### The problem:
Lift out all lines below that contain "LEDK".

--- Material provided ---

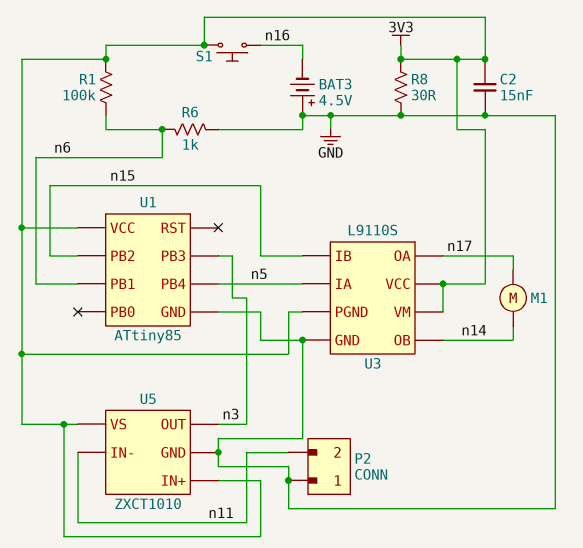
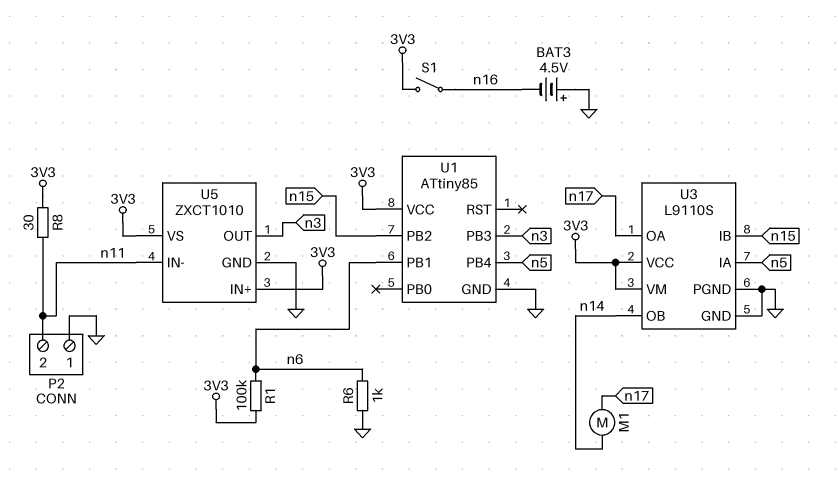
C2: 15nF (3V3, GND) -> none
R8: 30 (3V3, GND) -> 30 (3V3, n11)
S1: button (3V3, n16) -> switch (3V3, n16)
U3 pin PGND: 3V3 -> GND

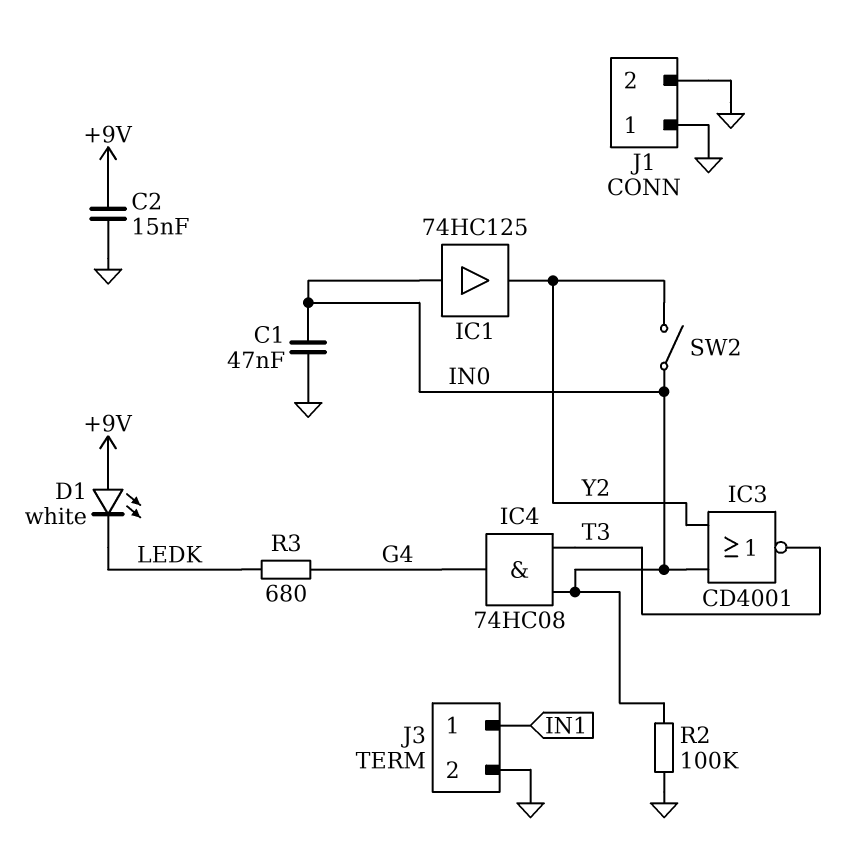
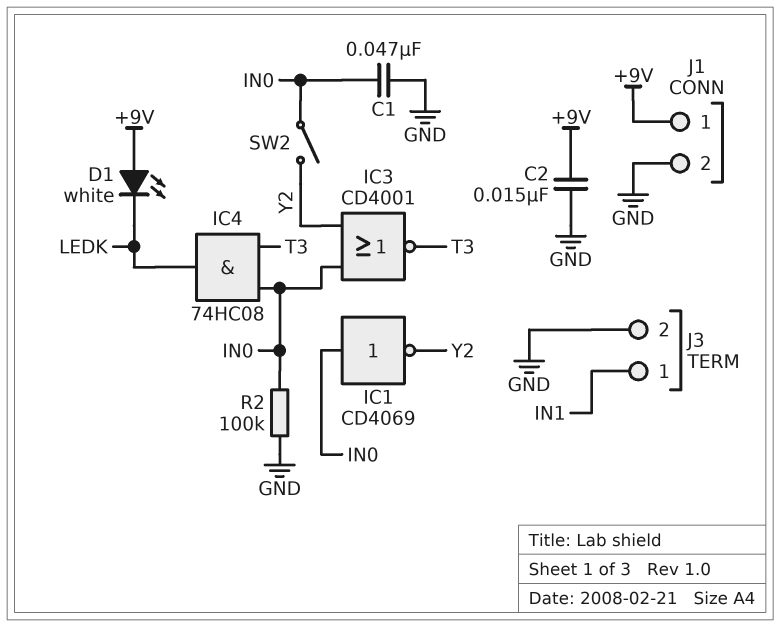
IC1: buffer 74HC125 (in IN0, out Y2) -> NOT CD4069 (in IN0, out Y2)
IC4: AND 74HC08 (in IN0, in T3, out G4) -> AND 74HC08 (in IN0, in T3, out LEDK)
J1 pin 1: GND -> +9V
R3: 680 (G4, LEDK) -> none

---

### Answer section:
IC4: AND 74HC08 (in IN0, in T3, out G4) -> AND 74HC08 (in IN0, in T3, out LEDK)
R3: 680 (G4, LEDK) -> none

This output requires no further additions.